DIRECTIONS FOR THIS TASK
Nothing but the text should be carried over: reproduce all the data exactly and leave out every image.

INFORMATION GIVEN

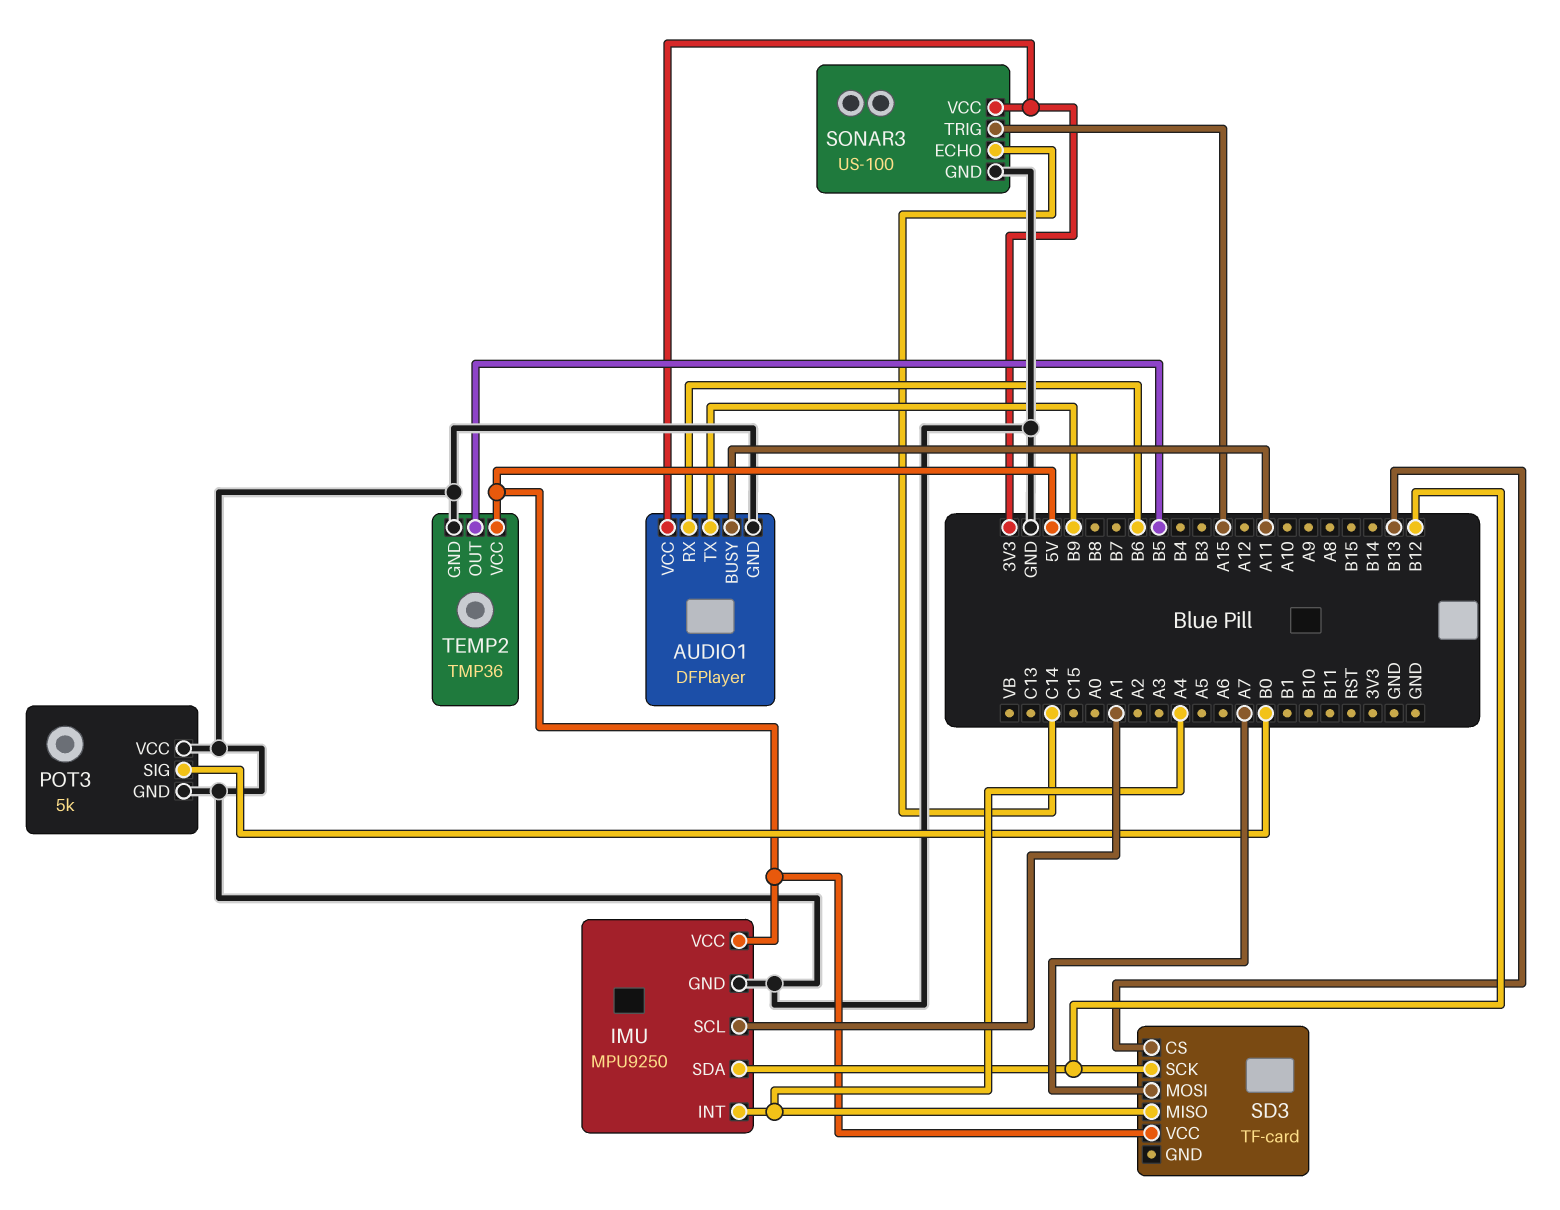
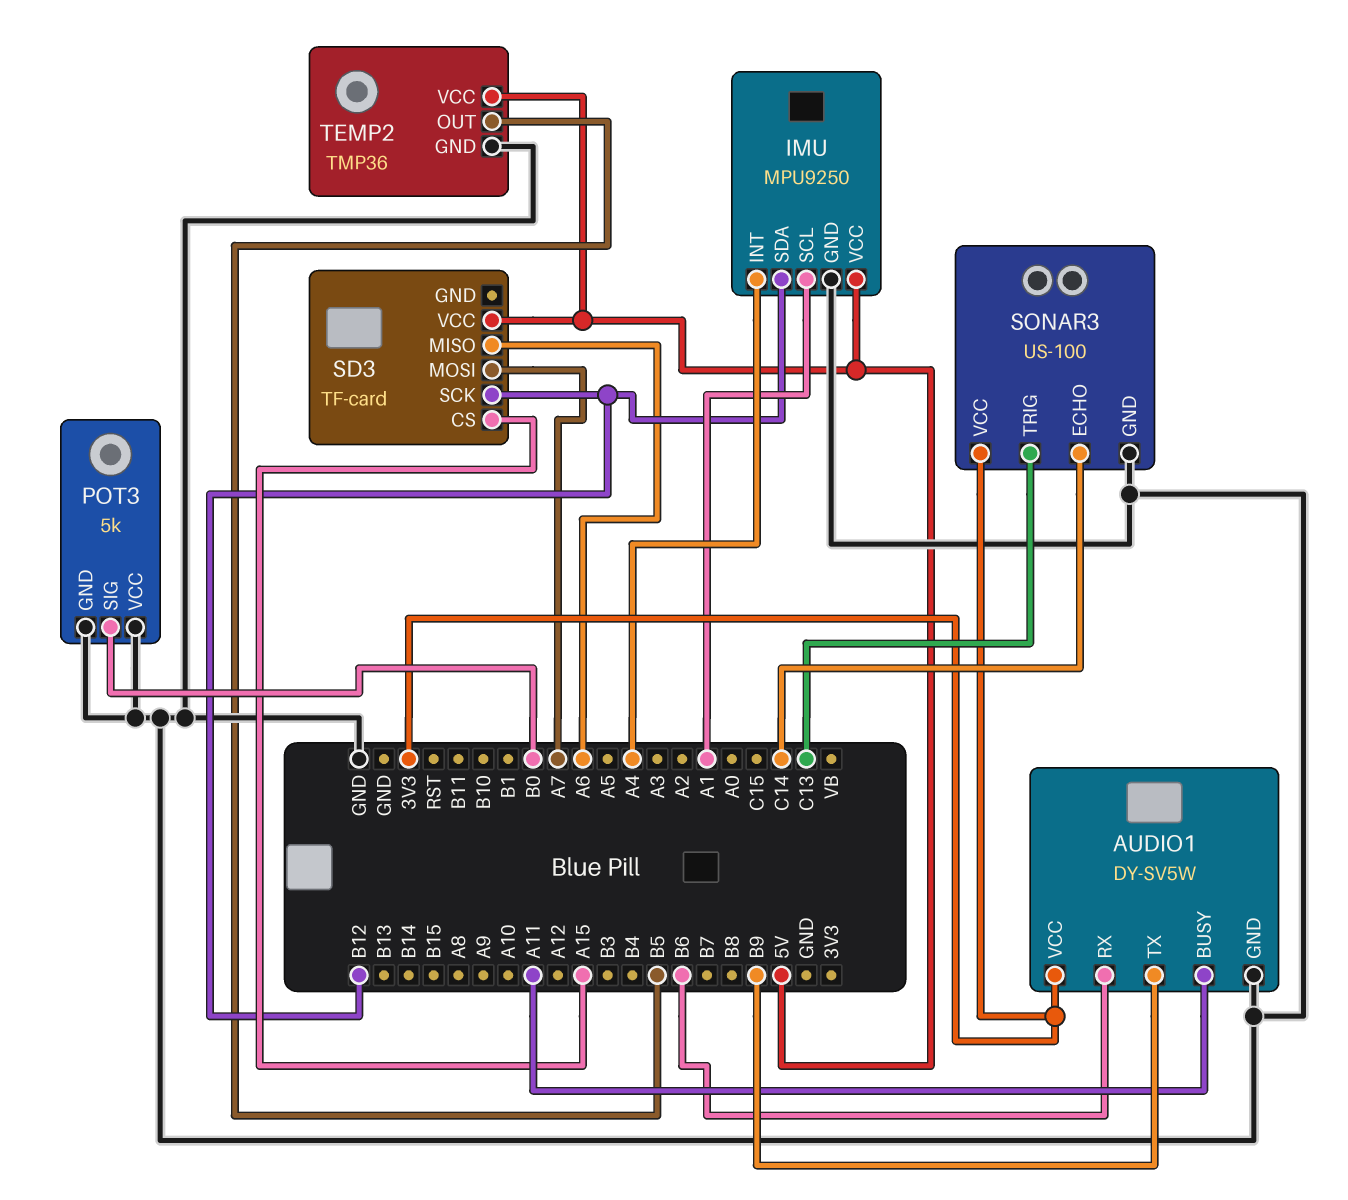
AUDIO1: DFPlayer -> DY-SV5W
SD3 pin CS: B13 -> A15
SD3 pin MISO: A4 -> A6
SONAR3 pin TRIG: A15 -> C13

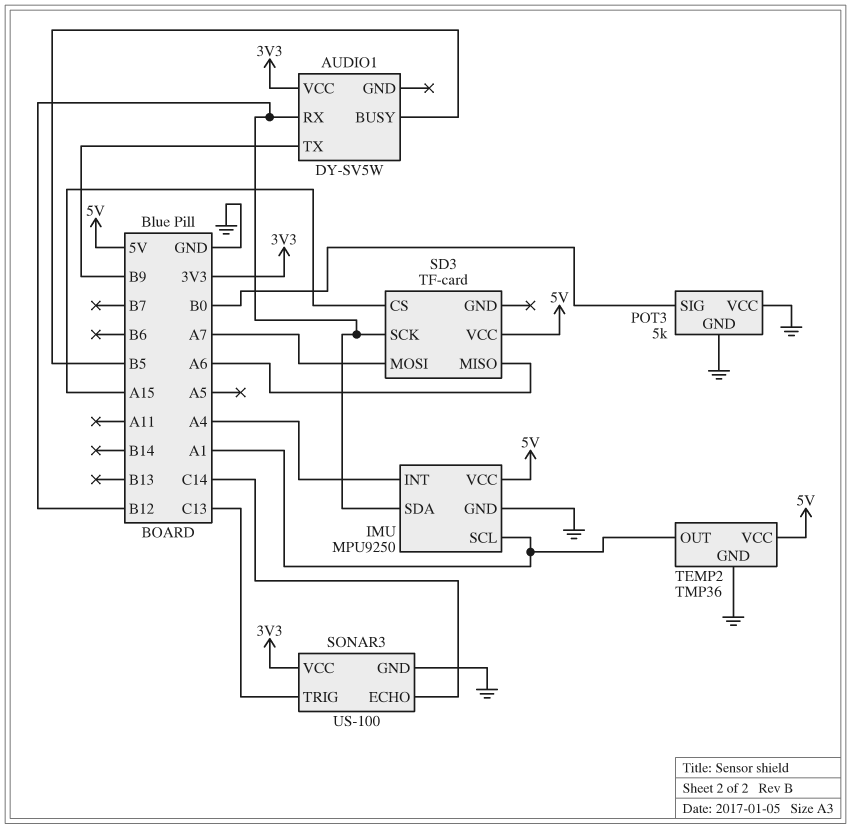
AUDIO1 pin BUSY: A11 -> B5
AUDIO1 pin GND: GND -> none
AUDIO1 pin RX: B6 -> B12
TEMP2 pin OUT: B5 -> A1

TASK ANSWER
AUDIO1: DFPlayer -> DY-SV5W
SD3 pin CS: B13 -> A15
SD3 pin MISO: A4 -> A6
SONAR3 pin TRIG: A15 -> C13

AUDIO1 pin BUSY: A11 -> B5
AUDIO1 pin GND: GND -> none
AUDIO1 pin RX: B6 -> B12
TEMP2 pin OUT: B5 -> A1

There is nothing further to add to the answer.